[Dataset entries]
* * *
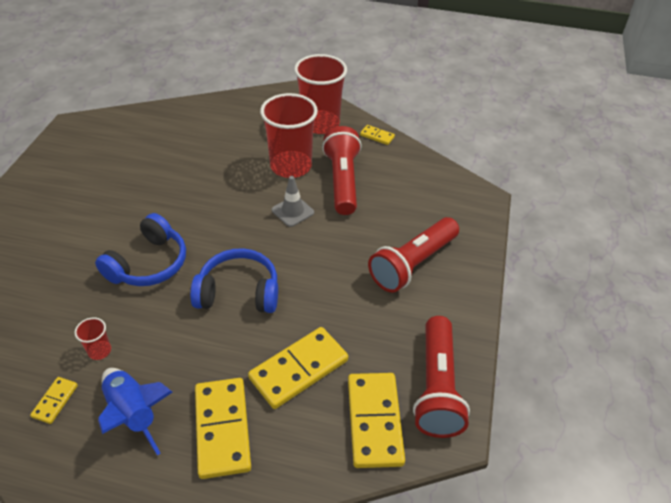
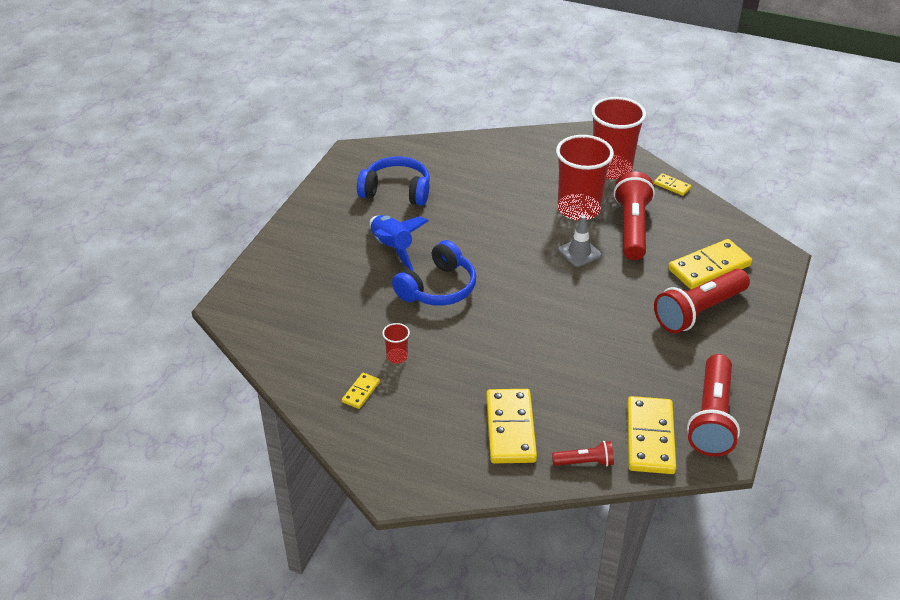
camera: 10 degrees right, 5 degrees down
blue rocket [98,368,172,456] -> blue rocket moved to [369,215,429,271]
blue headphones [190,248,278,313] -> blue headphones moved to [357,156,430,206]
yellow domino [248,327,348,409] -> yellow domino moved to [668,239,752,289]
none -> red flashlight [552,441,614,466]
* * *
Give every entry back unchanged, with no pictures.

§ OUTPUT OF THE TASK
camera: 10 degrees right, 5 degrees down
blue rocket [98,368,172,456] -> blue rocket moved to [369,215,429,271]
blue headphones [190,248,278,313] -> blue headphones moved to [357,156,430,206]
yellow domino [248,327,348,409] -> yellow domino moved to [668,239,752,289]
none -> red flashlight [552,441,614,466]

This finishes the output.